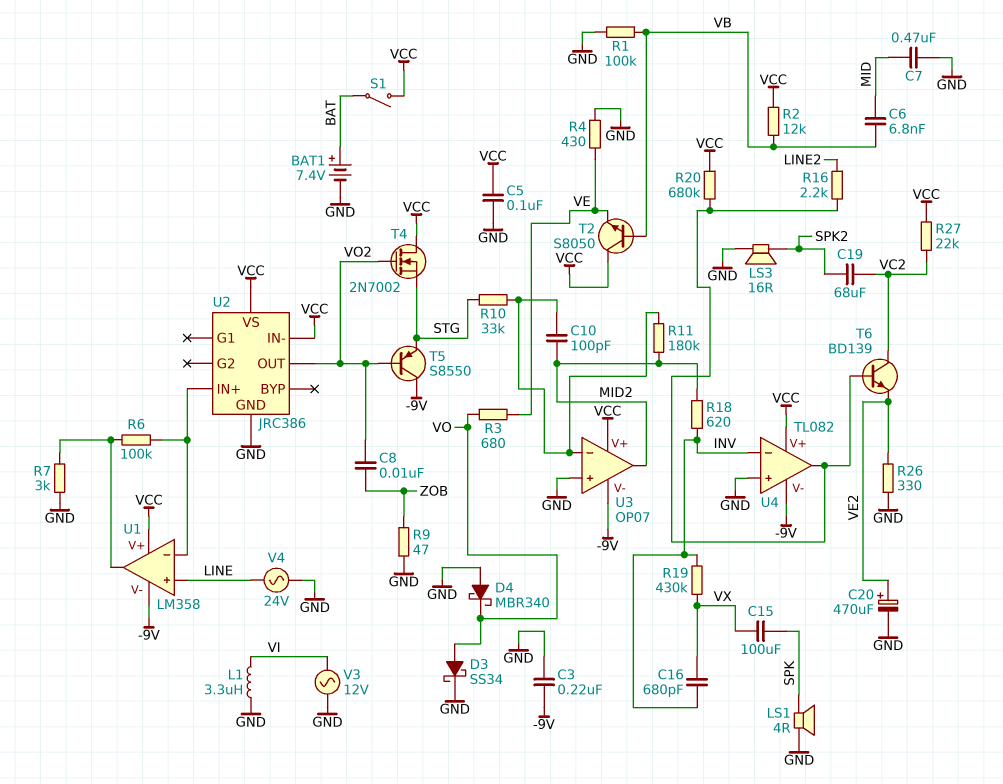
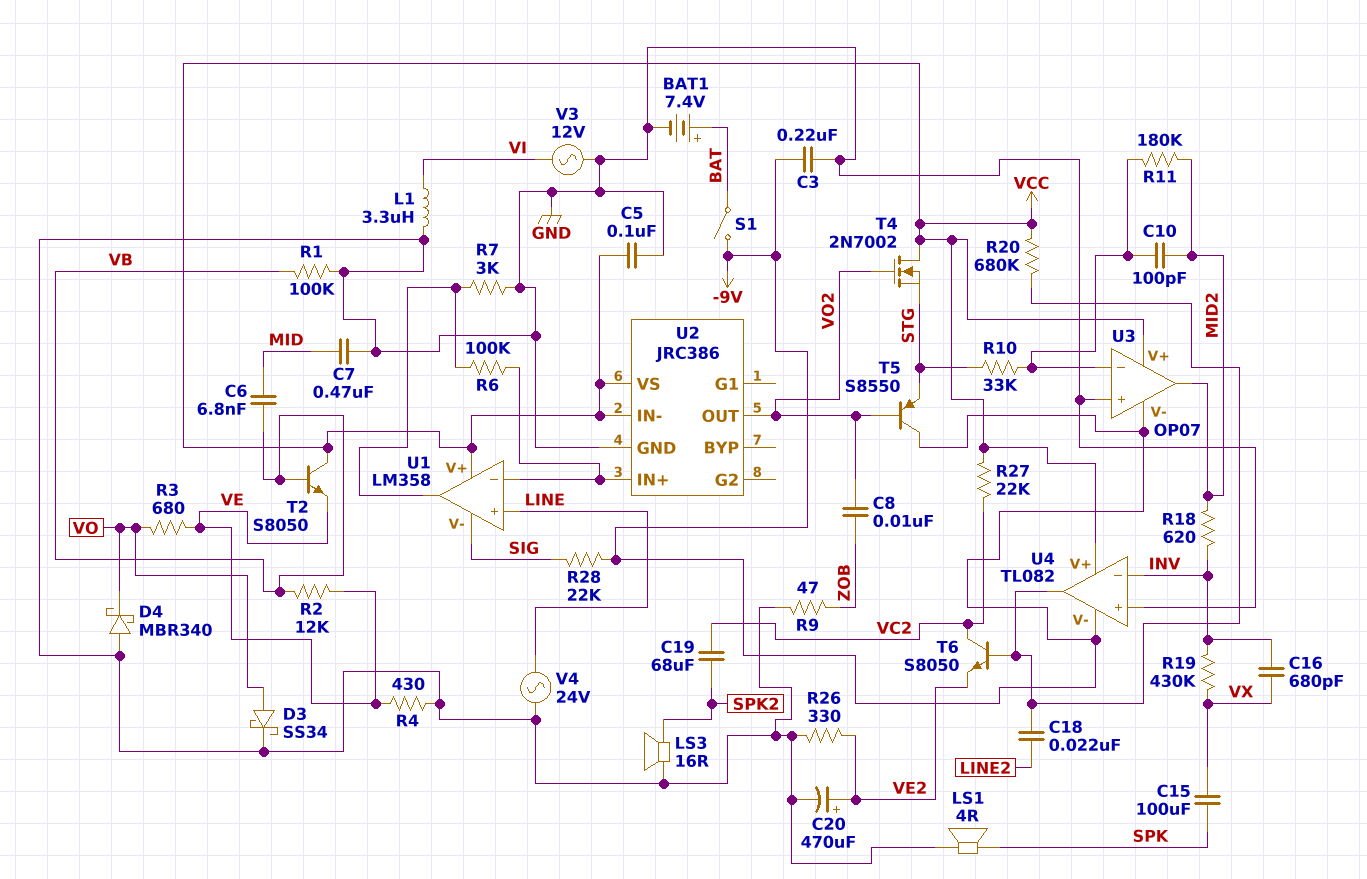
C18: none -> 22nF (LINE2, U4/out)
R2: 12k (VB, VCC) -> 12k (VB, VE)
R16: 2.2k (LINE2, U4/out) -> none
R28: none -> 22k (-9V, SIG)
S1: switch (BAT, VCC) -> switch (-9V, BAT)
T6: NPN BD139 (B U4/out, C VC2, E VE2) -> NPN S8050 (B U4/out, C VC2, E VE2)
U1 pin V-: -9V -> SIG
++++++++++
_PROBLEM DESCRIPTION_
Each line from the one that contains "T6: NPN BD139" through the last line of the listing above should be written out exactly, and no other line.

_TASK RESULT_
T6: NPN BD139 (B U4/out, C VC2, E VE2) -> NPN S8050 (B U4/out, C VC2, E VE2)
U1 pin V-: -9V -> SIG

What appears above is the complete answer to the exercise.